Instruction
Reproduce exactly the lines below, starting at the line that contains "blue dice: none = 0 -> [236,289,293,347] = 1" and ending with the last line of the records, both included; leave out any pictures.

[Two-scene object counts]
● ● ● ● ●

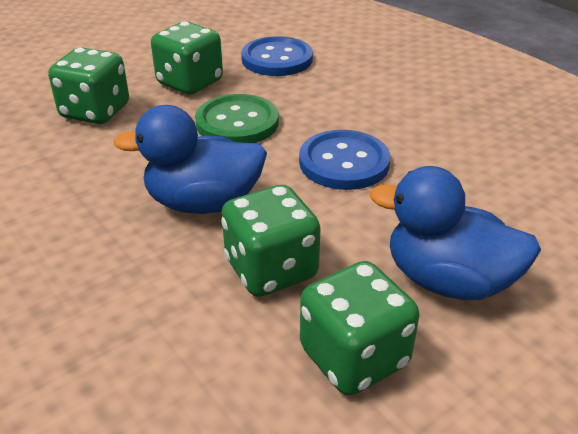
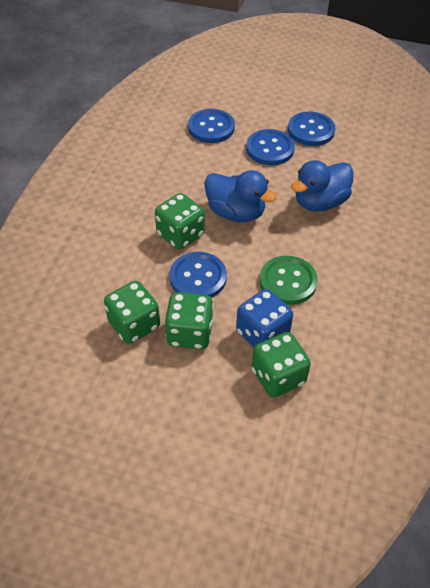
blue button: [241,36,313,76] [299,130,390,190] = 2 -> [169,252,227,298] [188,109,235,143] [246,129,295,165] [288,112,335,146] = 4
blue dice: none = 0 -> [236,289,293,347] = 1

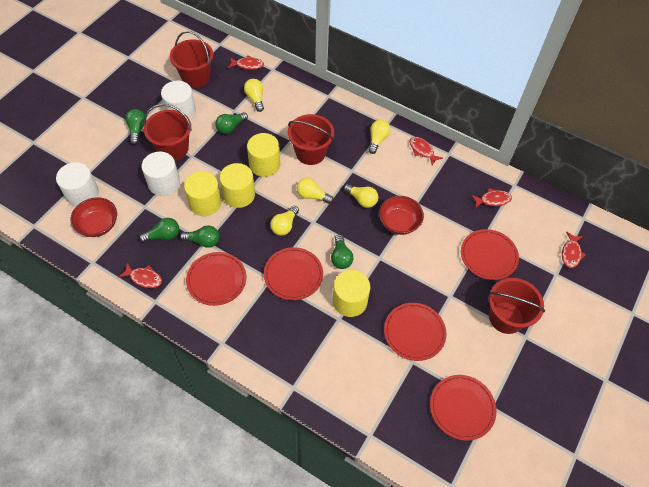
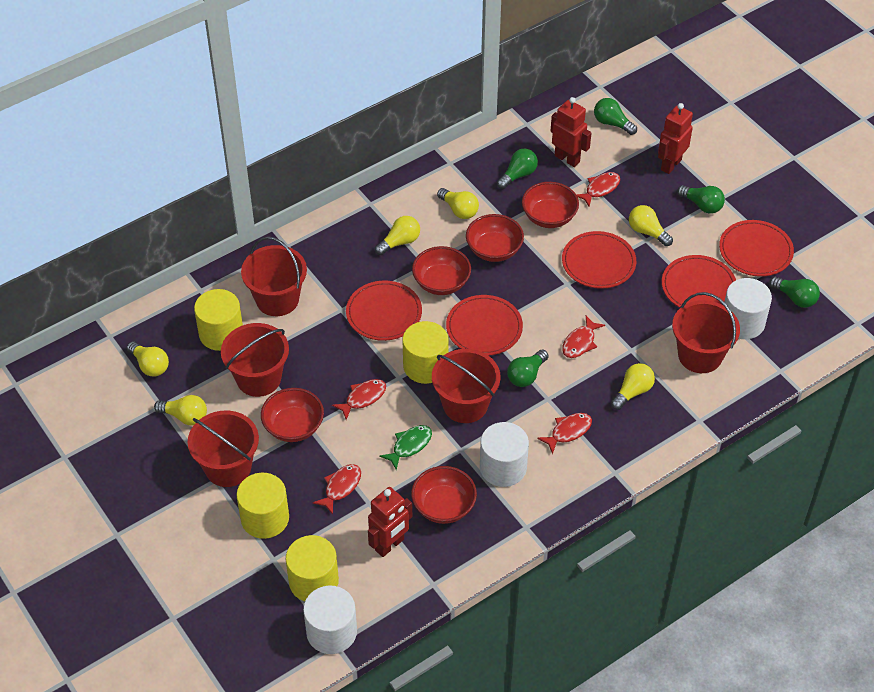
green fish: none = 0 -> [379,425,432,470] = 1
red bowl: [71,197,117,237] [379,196,424,235] = 2 -> [261,388,324,442] [411,466,477,524] [412,246,471,295] [466,214,524,262] [522,182,579,228] = 5
red bucket: [144,104,192,160] [170,31,213,88] [288,114,334,165] [489,278,545,334] = 4 -> [188,411,259,487] [221,323,289,397] [241,236,307,316] [432,349,500,423] [672,292,740,373] = 5
red robot: none = 0 -> [368,487,412,557] [551,97,591,167] [658,103,693,174] = 3
yellow light bulb: [244,79,264,112] [270,206,299,236] [297,178,334,204] [344,184,378,208] [368,120,390,154] = 5 -> [127,341,169,377] [154,395,207,425] [375,216,420,255] [437,188,479,219] [611,363,655,410] [629,205,673,246] = 6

● ● ● ● ●

Solution to the problem
blue dice: none = 0 -> [236,289,293,347] = 1

green fish: none = 0 -> [379,425,432,470] = 1
red bowl: [71,197,117,237] [379,196,424,235] = 2 -> [261,388,324,442] [411,466,477,524] [412,246,471,295] [466,214,524,262] [522,182,579,228] = 5
red bucket: [144,104,192,160] [170,31,213,88] [288,114,334,165] [489,278,545,334] = 4 -> [188,411,259,487] [221,323,289,397] [241,236,307,316] [432,349,500,423] [672,292,740,373] = 5
red robot: none = 0 -> [368,487,412,557] [551,97,591,167] [658,103,693,174] = 3
yellow light bulb: [244,79,264,112] [270,206,299,236] [297,178,334,204] [344,184,378,208] [368,120,390,154] = 5 -> [127,341,169,377] [154,395,207,425] [375,216,420,255] [437,188,479,219] [611,363,655,410] [629,205,673,246] = 6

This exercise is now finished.